[[ Provided records, beginning ]]

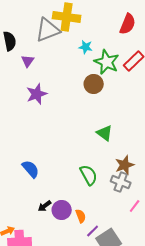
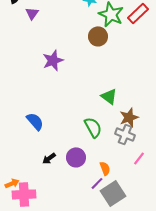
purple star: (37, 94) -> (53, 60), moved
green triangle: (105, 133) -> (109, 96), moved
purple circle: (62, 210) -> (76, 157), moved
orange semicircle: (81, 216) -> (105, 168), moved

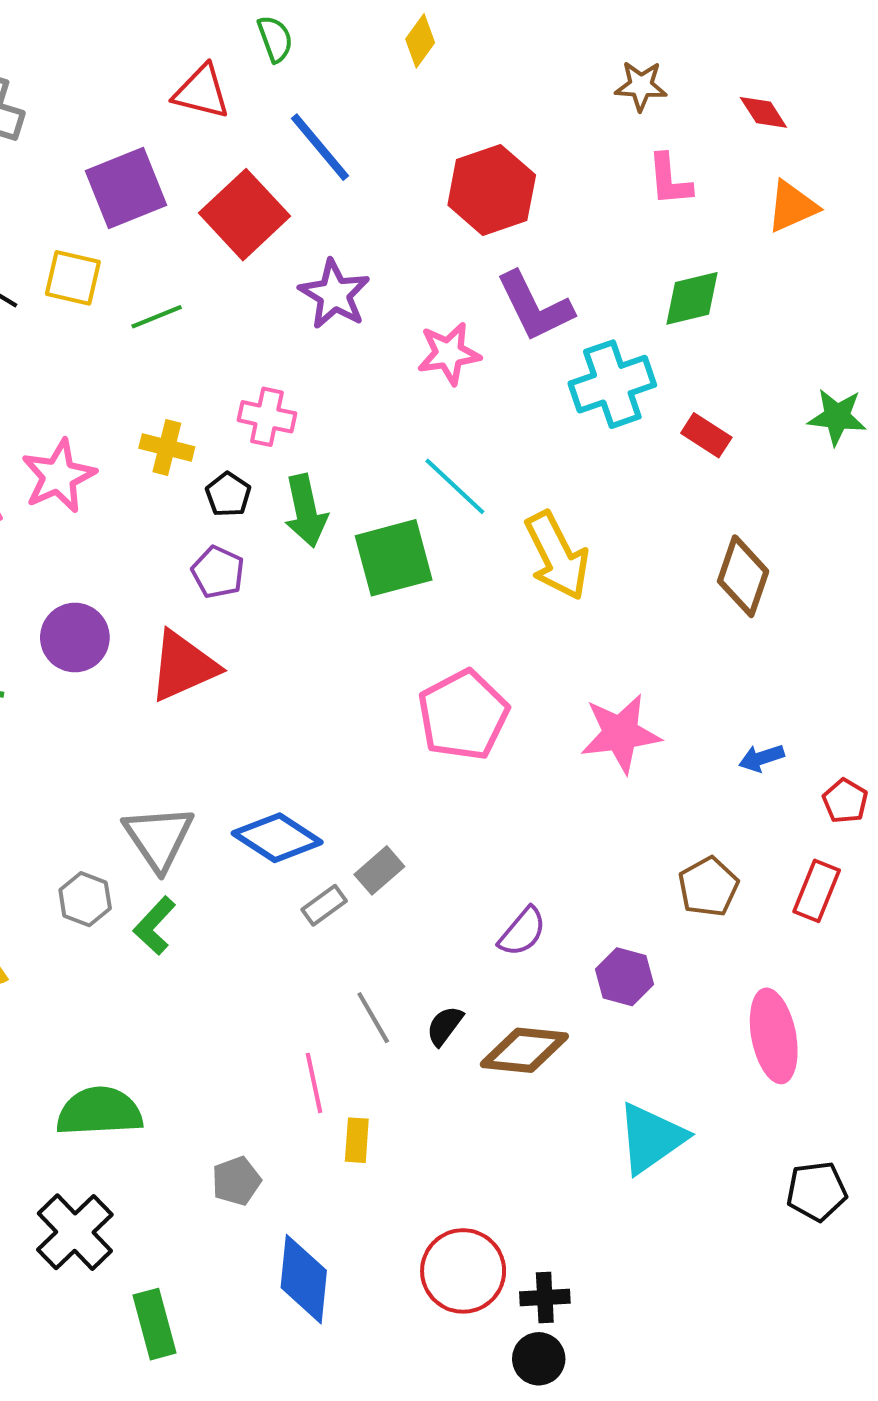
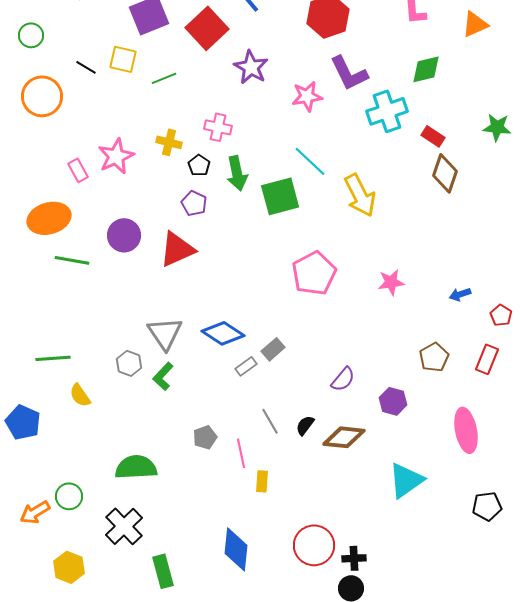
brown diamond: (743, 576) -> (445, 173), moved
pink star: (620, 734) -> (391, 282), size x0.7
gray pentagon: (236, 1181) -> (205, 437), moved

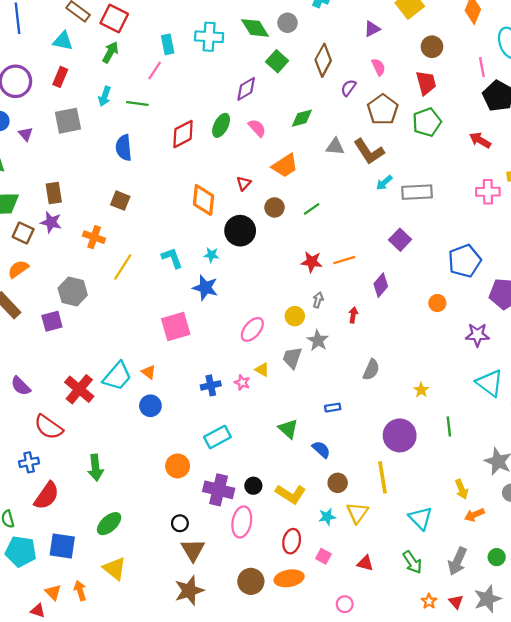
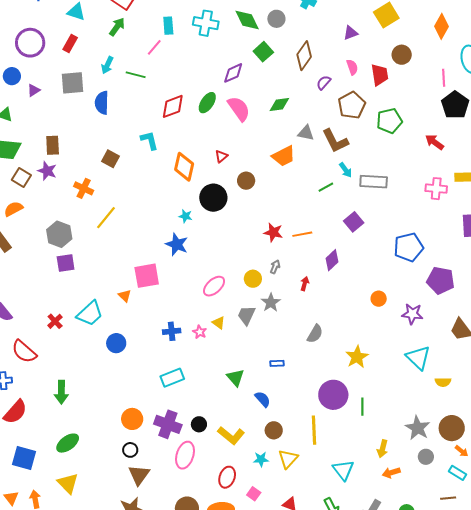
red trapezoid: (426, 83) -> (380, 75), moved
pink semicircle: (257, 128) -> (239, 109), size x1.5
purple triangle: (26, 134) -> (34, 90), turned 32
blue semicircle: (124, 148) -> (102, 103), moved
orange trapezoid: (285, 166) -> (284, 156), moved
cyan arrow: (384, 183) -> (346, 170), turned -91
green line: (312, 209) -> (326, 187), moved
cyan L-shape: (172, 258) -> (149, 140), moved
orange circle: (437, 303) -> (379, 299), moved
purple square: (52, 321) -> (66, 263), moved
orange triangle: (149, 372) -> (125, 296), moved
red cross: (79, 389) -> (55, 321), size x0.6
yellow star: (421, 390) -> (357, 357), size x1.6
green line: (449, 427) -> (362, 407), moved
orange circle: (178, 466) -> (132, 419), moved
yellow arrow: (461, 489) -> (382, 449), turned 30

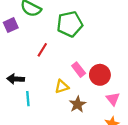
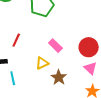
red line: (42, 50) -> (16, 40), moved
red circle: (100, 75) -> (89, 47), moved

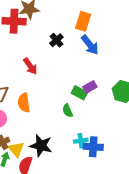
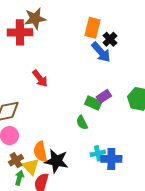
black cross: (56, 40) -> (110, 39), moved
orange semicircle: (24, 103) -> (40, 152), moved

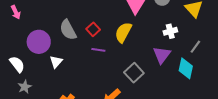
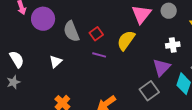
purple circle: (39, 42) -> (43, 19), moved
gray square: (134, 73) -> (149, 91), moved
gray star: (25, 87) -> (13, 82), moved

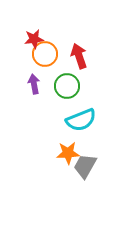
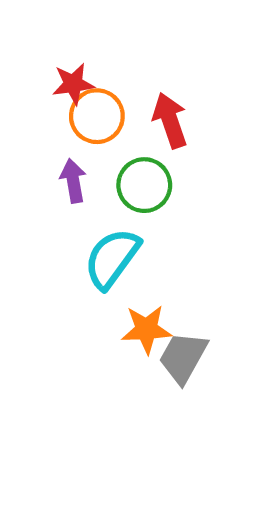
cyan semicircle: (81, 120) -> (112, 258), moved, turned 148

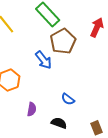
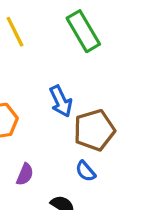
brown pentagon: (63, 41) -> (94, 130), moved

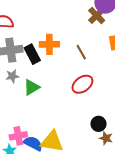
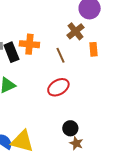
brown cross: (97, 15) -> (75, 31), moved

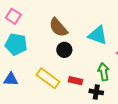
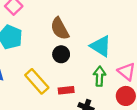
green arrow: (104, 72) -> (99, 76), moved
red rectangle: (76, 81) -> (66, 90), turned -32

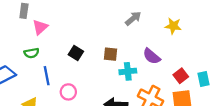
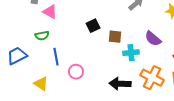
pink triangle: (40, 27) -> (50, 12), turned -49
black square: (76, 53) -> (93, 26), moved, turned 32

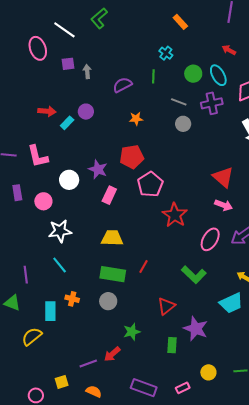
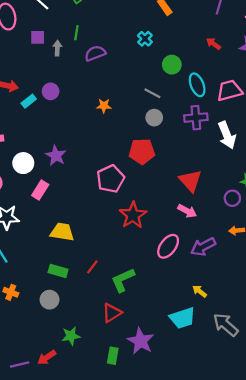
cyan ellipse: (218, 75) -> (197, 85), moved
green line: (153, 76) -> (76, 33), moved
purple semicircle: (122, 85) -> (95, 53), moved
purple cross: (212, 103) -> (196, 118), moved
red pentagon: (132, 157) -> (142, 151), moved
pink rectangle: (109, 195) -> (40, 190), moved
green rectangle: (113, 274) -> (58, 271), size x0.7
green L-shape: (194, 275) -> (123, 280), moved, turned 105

[[ Provided records, end ]]

Work required:
Your task is to restate word for word the lines from the top of the data to the line containing "red rectangle: (76, 81)", both ends included, with every picture left out.

Result of this task:
purple star: (37, 94) -> (53, 60), moved
green triangle: (105, 133) -> (109, 96), moved
purple circle: (62, 210) -> (76, 157), moved
orange semicircle: (81, 216) -> (105, 168), moved

brown diamond: (743, 576) -> (445, 173), moved
pink star: (620, 734) -> (391, 282), size x0.7
gray pentagon: (236, 1181) -> (205, 437), moved

red trapezoid: (426, 83) -> (380, 75), moved
pink semicircle: (257, 128) -> (239, 109), size x1.5
purple triangle: (26, 134) -> (34, 90), turned 32
blue semicircle: (124, 148) -> (102, 103), moved
orange trapezoid: (285, 166) -> (284, 156), moved
cyan arrow: (384, 183) -> (346, 170), turned -91
green line: (312, 209) -> (326, 187), moved
cyan L-shape: (172, 258) -> (149, 140), moved
orange circle: (437, 303) -> (379, 299), moved
purple square: (52, 321) -> (66, 263), moved
orange triangle: (149, 372) -> (125, 296), moved
red cross: (79, 389) -> (55, 321), size x0.6
yellow star: (421, 390) -> (357, 357), size x1.6
green line: (449, 427) -> (362, 407), moved
orange circle: (178, 466) -> (132, 419), moved
yellow arrow: (461, 489) -> (382, 449), turned 30

red line: (42, 50) -> (16, 40), moved
red circle: (100, 75) -> (89, 47), moved

black cross: (56, 40) -> (110, 39), moved
orange semicircle: (24, 103) -> (40, 152), moved

purple circle: (39, 42) -> (43, 19), moved
gray square: (134, 73) -> (149, 91), moved
gray star: (25, 87) -> (13, 82), moved

cyan semicircle: (81, 120) -> (112, 258), moved, turned 148

brown pentagon: (63, 41) -> (94, 130), moved

brown cross: (97, 15) -> (75, 31), moved

green arrow: (104, 72) -> (99, 76), moved
red rectangle: (76, 81) -> (66, 90), turned -32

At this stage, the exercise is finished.